Sort through the data and copy the lines holding the word "white".

Data shown: Begin

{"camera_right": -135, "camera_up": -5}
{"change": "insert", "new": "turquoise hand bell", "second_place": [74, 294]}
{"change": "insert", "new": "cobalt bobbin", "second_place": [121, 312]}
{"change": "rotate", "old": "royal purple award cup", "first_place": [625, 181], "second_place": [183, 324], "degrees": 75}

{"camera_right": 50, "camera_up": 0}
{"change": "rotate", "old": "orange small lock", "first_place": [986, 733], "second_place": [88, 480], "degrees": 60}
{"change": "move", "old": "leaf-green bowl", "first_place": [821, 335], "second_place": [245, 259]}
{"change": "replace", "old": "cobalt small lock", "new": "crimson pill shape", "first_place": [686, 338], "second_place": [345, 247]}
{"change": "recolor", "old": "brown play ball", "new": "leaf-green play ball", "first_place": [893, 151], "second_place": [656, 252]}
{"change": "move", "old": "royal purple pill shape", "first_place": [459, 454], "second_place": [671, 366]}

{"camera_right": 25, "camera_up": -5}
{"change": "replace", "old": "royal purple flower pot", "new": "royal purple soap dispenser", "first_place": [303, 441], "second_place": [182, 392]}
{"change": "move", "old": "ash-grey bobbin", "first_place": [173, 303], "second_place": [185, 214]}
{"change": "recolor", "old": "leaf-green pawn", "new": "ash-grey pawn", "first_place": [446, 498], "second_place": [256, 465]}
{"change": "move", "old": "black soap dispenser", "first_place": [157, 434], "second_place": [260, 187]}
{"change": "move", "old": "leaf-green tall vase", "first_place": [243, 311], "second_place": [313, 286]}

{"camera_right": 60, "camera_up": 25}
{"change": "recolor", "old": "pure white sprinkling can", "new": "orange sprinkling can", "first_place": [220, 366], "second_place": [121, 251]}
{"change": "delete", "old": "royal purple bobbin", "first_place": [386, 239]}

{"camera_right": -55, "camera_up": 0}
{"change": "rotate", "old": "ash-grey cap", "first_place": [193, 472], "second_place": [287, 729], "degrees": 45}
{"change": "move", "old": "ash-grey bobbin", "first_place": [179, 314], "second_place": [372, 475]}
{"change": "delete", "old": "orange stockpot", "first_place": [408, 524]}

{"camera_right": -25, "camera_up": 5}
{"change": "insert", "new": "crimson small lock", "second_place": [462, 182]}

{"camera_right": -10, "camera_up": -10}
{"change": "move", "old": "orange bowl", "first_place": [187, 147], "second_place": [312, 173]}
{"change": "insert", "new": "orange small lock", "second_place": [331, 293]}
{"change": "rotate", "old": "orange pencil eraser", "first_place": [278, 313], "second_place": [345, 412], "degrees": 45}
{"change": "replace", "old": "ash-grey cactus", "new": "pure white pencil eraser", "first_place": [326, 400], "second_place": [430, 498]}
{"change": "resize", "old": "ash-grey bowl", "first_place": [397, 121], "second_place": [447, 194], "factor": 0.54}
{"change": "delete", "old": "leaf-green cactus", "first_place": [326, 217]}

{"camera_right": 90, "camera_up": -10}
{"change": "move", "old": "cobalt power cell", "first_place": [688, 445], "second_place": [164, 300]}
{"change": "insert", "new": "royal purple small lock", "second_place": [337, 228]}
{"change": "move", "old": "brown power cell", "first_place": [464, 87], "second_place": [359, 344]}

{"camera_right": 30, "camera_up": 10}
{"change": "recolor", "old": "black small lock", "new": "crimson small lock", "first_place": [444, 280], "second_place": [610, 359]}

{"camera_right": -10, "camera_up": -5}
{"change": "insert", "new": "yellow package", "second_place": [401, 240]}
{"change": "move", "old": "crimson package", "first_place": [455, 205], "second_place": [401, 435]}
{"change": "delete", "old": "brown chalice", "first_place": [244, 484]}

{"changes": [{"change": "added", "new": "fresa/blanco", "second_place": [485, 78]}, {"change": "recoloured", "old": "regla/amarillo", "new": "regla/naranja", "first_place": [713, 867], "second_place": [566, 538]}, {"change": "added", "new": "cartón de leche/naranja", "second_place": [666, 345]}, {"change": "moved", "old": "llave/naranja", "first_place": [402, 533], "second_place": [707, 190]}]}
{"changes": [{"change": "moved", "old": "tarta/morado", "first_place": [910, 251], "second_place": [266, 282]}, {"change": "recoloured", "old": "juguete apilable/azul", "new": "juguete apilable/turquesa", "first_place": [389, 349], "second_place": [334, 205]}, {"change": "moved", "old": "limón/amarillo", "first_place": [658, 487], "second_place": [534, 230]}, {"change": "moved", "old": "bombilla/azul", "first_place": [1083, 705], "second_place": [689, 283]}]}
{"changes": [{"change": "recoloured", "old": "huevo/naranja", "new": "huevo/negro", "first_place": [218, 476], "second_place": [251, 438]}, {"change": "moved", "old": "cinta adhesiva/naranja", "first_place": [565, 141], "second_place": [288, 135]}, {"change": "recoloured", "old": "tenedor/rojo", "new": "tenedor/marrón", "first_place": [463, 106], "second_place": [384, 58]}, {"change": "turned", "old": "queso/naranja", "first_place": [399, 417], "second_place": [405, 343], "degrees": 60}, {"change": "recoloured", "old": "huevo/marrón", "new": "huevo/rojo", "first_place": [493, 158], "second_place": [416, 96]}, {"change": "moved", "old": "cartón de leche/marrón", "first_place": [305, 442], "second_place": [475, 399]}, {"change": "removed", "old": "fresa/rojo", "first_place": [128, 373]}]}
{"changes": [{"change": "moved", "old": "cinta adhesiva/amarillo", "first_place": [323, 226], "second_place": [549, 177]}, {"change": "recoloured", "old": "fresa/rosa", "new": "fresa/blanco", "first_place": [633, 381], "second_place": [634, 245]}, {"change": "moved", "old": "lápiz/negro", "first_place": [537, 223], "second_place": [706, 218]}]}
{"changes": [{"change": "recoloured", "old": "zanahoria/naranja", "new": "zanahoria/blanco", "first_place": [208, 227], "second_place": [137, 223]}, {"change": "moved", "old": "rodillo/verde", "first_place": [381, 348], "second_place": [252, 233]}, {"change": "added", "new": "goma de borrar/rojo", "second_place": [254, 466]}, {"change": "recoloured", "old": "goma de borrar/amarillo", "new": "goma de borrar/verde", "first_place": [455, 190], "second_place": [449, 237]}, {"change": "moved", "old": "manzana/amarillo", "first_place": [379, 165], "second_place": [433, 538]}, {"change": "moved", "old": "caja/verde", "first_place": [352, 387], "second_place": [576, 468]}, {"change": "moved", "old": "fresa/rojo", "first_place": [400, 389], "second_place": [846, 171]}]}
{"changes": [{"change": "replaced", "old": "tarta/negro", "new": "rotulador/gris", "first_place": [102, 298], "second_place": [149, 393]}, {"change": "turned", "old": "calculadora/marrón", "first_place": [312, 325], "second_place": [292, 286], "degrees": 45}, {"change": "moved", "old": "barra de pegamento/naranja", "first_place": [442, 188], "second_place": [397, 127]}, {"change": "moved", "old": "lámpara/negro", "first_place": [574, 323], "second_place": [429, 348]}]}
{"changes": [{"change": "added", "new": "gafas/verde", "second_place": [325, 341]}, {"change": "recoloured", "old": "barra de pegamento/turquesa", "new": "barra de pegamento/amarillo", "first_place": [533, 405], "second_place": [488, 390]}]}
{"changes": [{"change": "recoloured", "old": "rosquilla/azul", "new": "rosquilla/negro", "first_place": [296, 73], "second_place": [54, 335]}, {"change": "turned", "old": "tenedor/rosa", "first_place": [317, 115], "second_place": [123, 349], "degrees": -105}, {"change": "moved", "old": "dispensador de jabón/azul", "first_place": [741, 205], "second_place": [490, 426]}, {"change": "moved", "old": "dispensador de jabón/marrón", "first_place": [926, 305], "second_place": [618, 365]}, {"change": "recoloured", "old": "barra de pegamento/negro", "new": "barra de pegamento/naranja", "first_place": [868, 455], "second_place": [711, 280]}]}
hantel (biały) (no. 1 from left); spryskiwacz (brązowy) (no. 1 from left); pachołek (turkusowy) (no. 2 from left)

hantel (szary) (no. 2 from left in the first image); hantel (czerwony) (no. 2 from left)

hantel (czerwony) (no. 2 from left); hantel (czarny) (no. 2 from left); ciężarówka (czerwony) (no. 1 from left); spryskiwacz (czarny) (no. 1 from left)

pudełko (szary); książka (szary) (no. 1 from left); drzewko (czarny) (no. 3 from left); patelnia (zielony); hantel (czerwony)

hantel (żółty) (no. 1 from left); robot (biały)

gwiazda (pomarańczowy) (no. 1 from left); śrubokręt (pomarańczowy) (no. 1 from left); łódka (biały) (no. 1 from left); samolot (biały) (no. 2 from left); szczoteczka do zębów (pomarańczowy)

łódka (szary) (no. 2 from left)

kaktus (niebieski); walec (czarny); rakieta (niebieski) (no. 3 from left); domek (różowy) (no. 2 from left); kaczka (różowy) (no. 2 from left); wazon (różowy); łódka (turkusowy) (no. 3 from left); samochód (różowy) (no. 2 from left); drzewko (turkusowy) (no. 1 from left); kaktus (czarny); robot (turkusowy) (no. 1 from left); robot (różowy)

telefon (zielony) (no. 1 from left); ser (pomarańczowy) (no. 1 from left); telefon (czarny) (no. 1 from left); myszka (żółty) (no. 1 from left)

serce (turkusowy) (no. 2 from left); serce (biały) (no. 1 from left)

Data shown: End

Exercise solution
{"change": "recolor", "old": "pure white sprinkling can", "new": "orange sprinkling can", "first_place": [220, 366], "second_place": [121, 251]}
{"change": "replace", "old": "ash-grey cactus", "new": "pure white pencil eraser", "first_place": [326, 400], "second_place": [430, 498]}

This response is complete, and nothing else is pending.